## What is being asked
Examine each line of the data. Copy those that contain the string "pink".

Source records
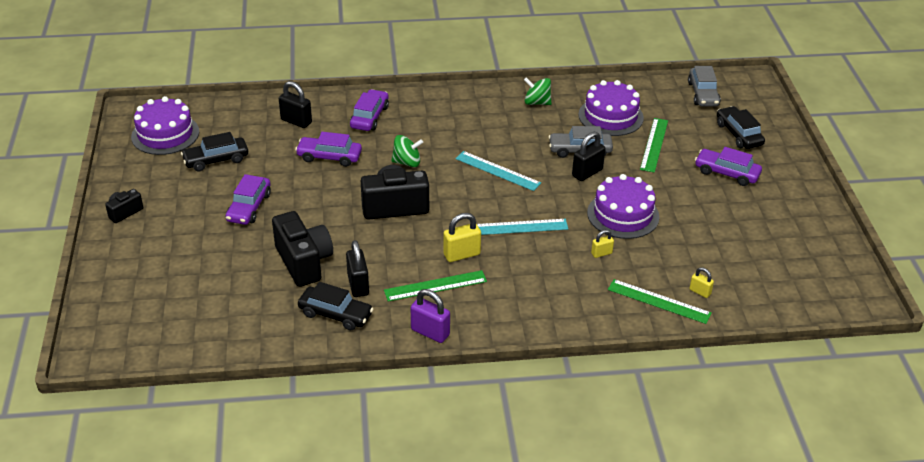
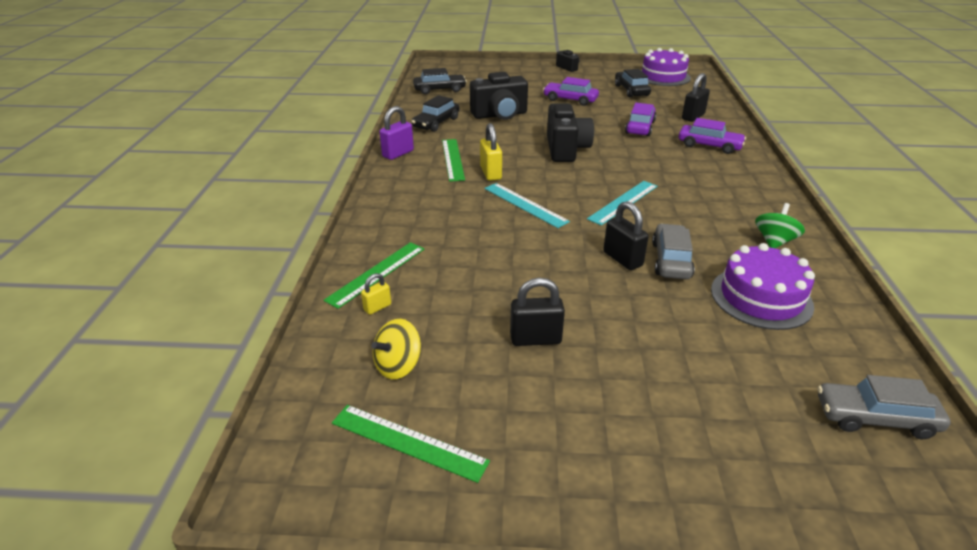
camera: 100 degrees right, 5 degrees down
(358, 285) = (466, 131): black padlock -> black padlock (535, 339)
(407, 162) = (634, 158): green spinning top -> none
(519, 227) = (525, 204): turquoise ruler -> turquoise ruler turned 45 degrees counterclockwise
(601, 253) = (469, 248): yellow padlock -> none
(623, 215) = (536, 273): purple cake -> none
(654, 144) = (696, 327): green ruler -> green ruler (408, 441)
(726, 173) = (628, 392): purple car -> none
(738, 134) = (749, 437): black car -> black car (439, 90)
(753, 269) = (398, 366): none -> yellow spinning top

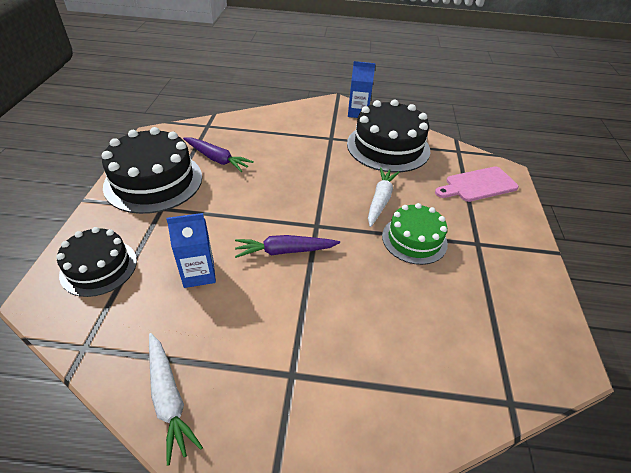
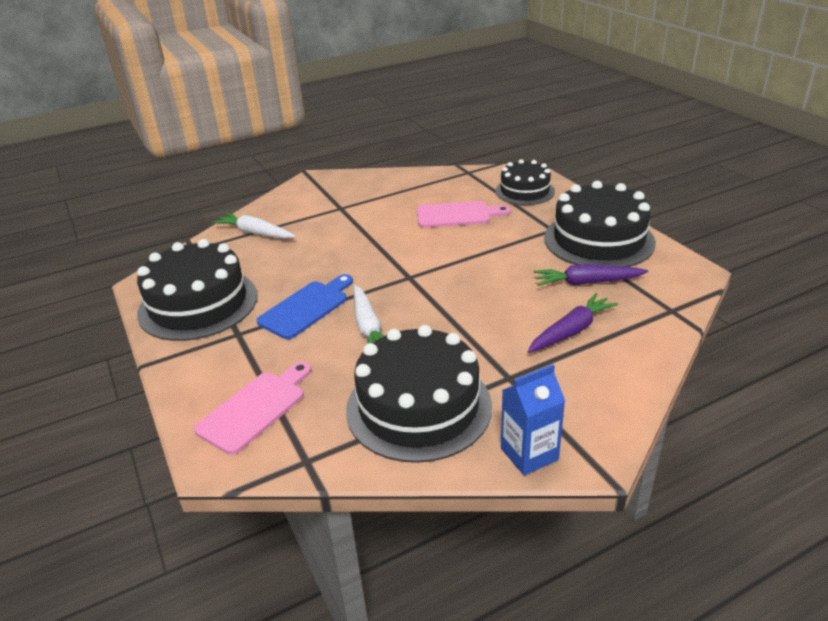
camera: 150 degrees right, 10 degrees down
(169, 398) = (397, 179): white carrot -> white carrot (255, 233)
(199, 273) = (457, 215): blue carton -> pink cutting board
(285, 251) = (414, 250): purple carrot -> purple carrot (571, 331)
(414, 239) = (306, 307): green cake -> blue cutting board
(509, 295) = (198, 304): none -> black cake

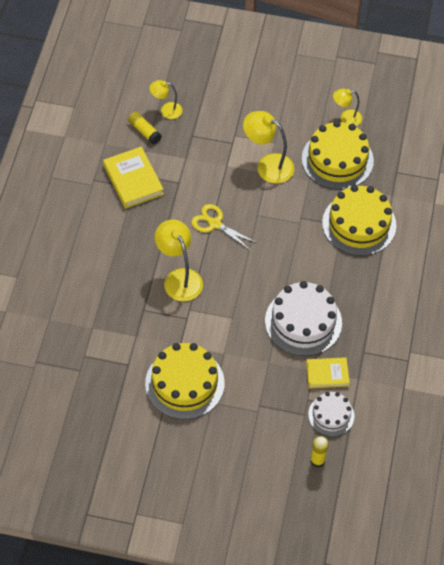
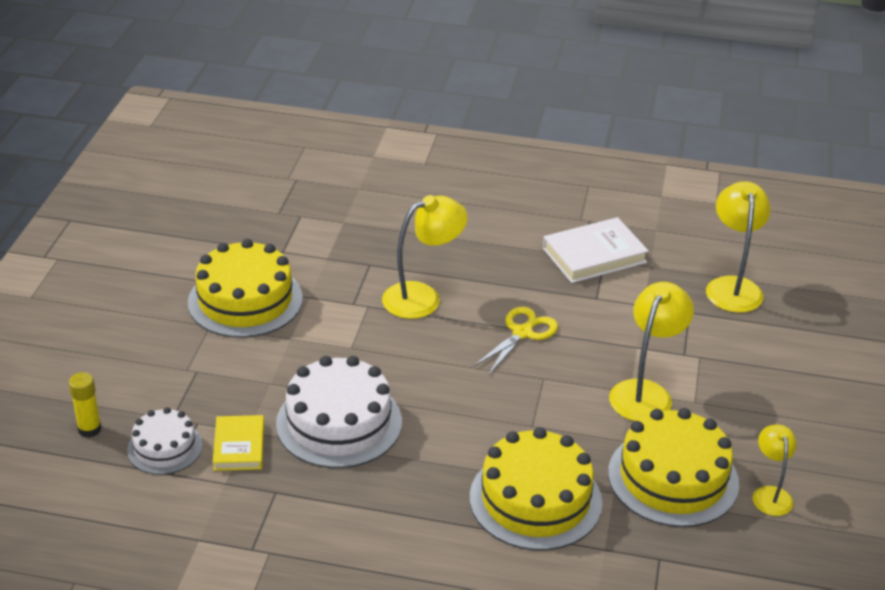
camera: 90 degrees right, 20 degrees down
(133, 180) = (594, 255): yellow book -> white book
(144, 131) = (686, 265): yellow glue stick -> none
(166, 110) = (732, 286): yellow lamp -> yellow lamp, size x1.66

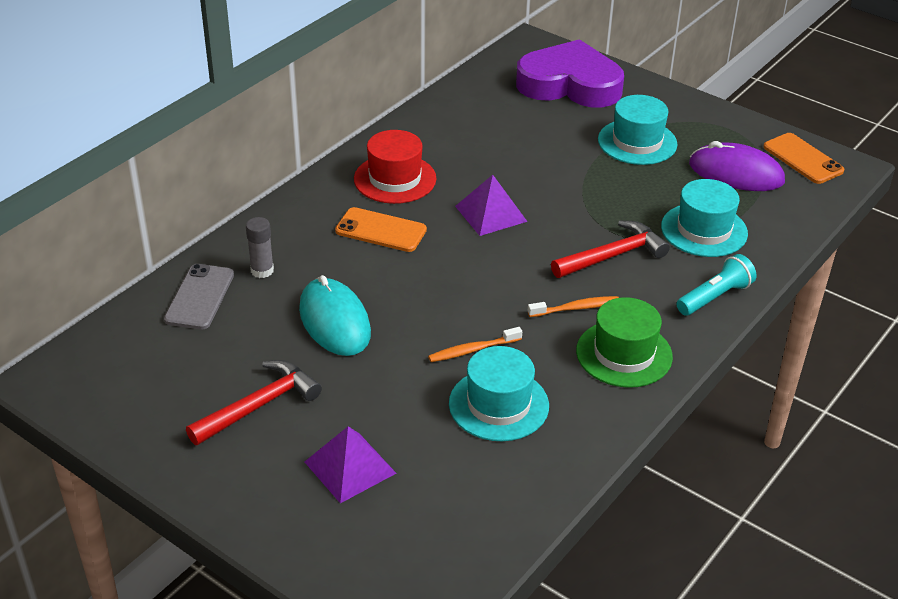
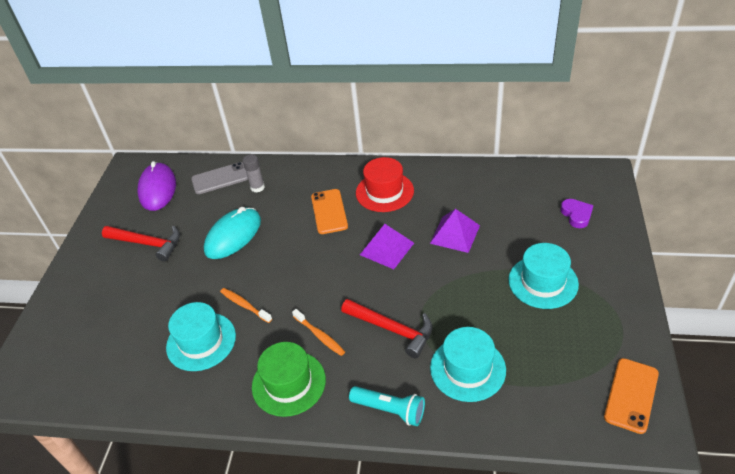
camera: 65 degrees right, 5 degrees up
(350, 467) = (116, 303): purple pyramid -> purple pyramid (455, 234)
(570, 84) = (576, 215): purple heart -> purple heart, size x0.40
(736, 173) = (563, 357): purple mouse -> purple mouse (157, 189)

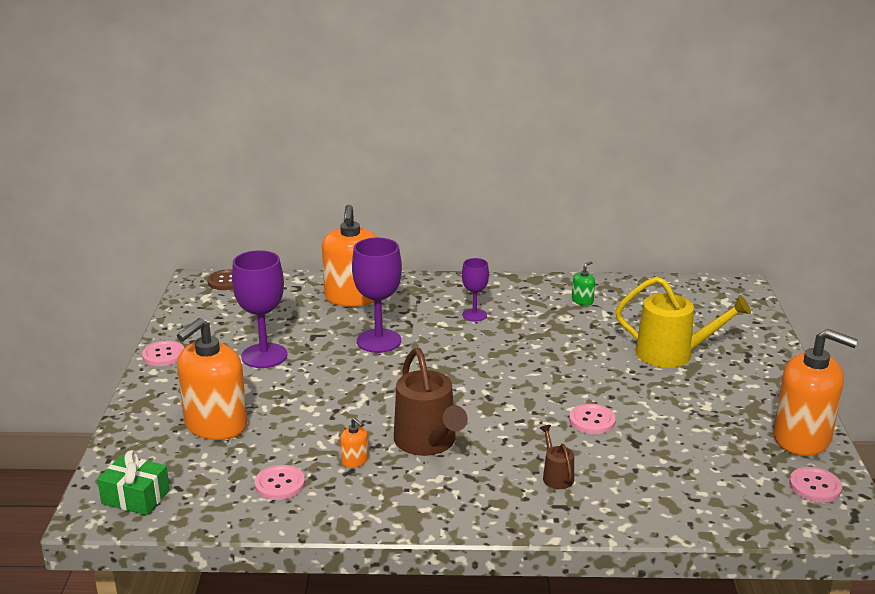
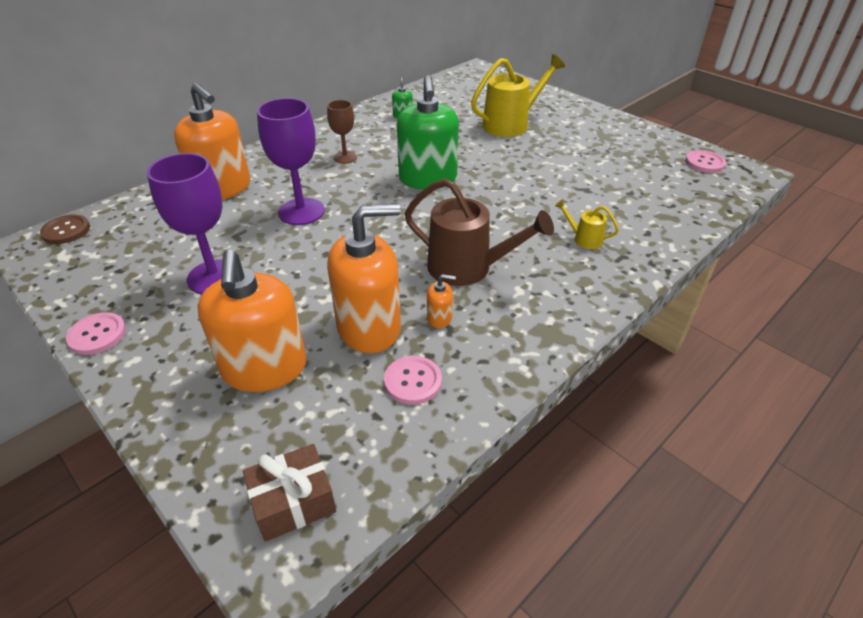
camera: 45 degrees left, 15 degrees up
(136, 497) = (293, 502): green gift -> brown gift
(474, 315) = (345, 157): purple goblet -> brown goblet
(511, 364) = (428, 179): none -> green soap dispenser
(556, 476) = (584, 239): brown watering can -> yellow watering can
(592, 420) = (540, 189): pink button -> none
(802, 438) = (653, 139): orange soap dispenser -> orange soap dispenser (369, 327)

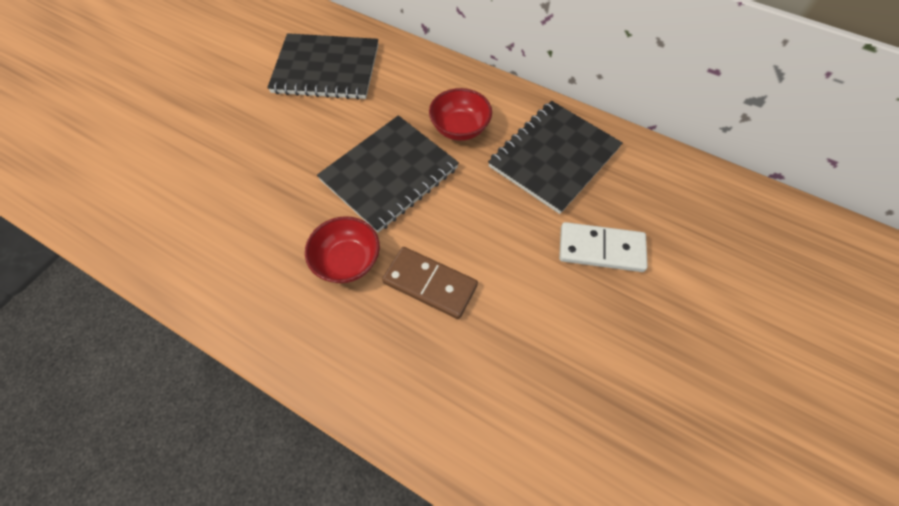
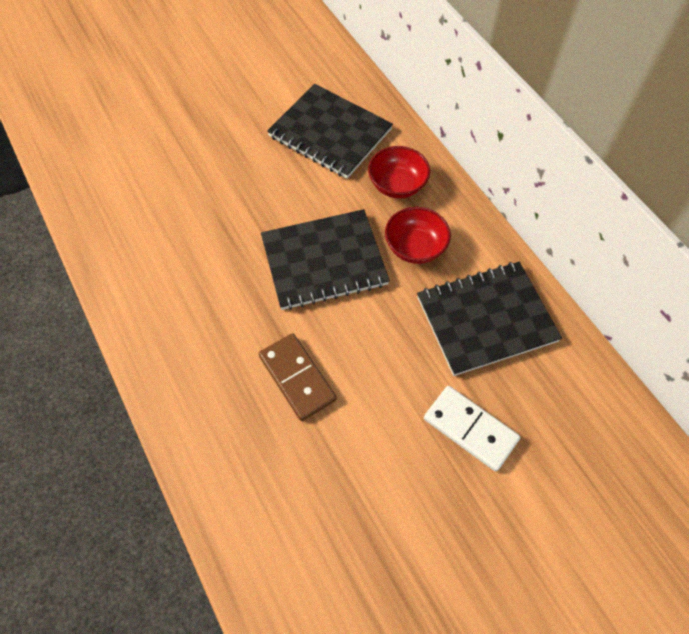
camera: 30 degrees right, 0 degrees up
(347, 261) = (242, 322): red bowl -> red bowl (397, 185)

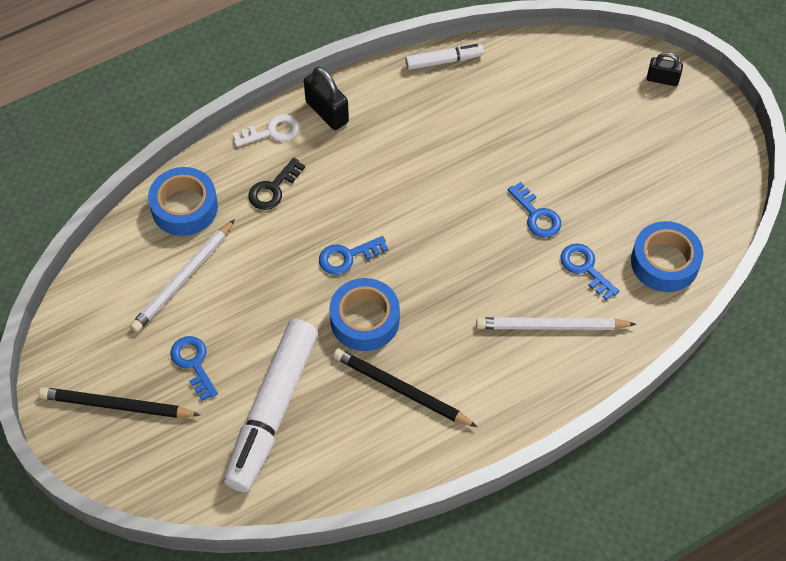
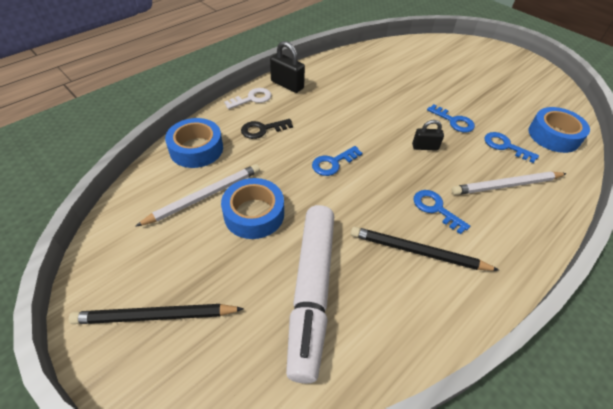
camera: 15 degrees left, 10 degrees down
(183, 278) = (204, 196): white pencil -> white pencil turned 150 degrees counterclockwise
(193, 363) = (226, 262): blue key -> blue key (435, 209)
(273, 189) = (262, 129): black key -> black key turned 45 degrees clockwise
(364, 320) = (364, 203): blue tape -> blue tape (254, 214)
(444, 61) = (352, 54): white marker -> none
(662, 79) = (484, 50): black padlock -> black padlock (425, 147)

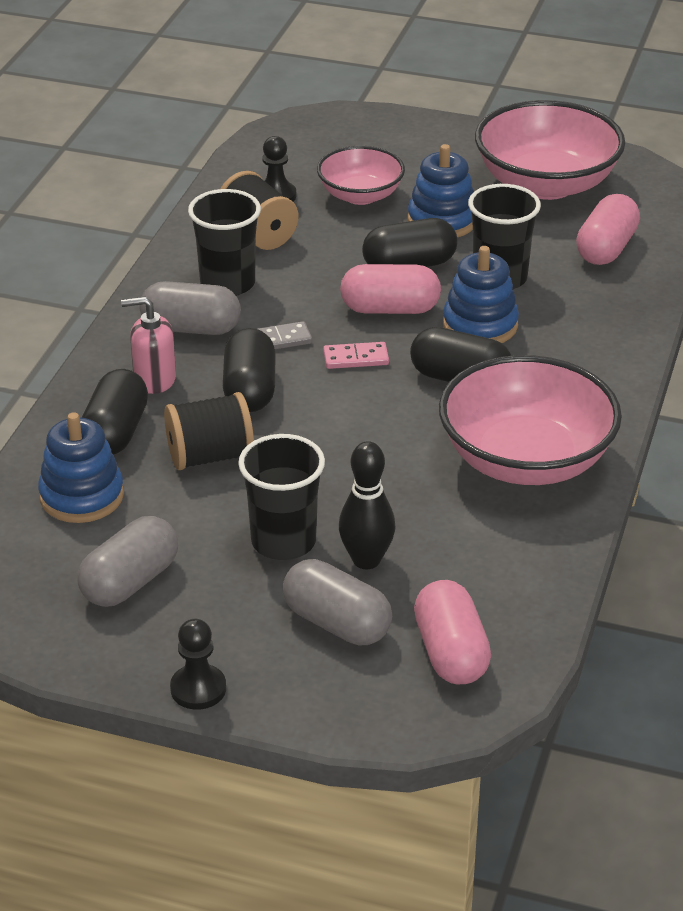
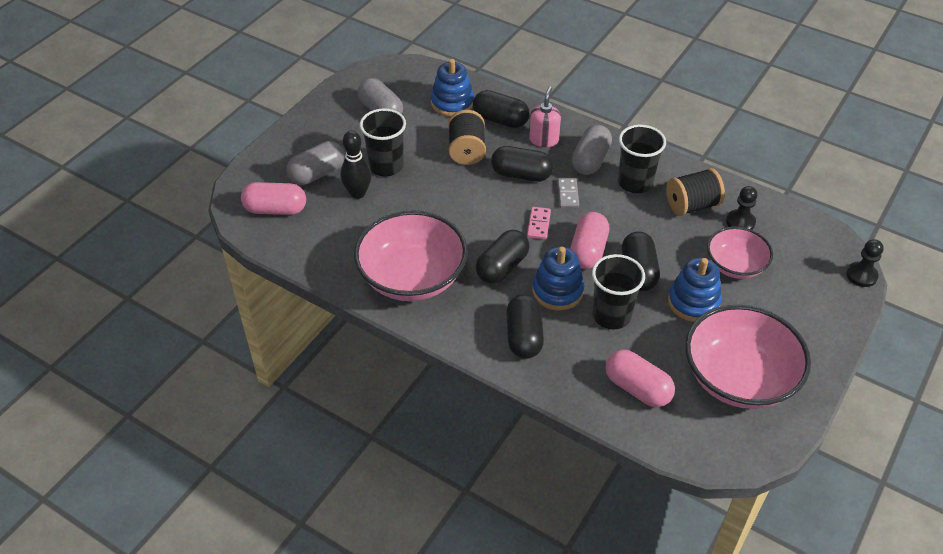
camera: 105 degrees right, 10 degrees up
(198, 689) = (299, 123): black pawn -> black pawn (861, 275)
(577, 342) = (524, 336): none -> black capsule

## Response area
(199, 273) = (457, 215): blue carton -> pink cutting board
(592, 420) = (540, 189): pink button -> none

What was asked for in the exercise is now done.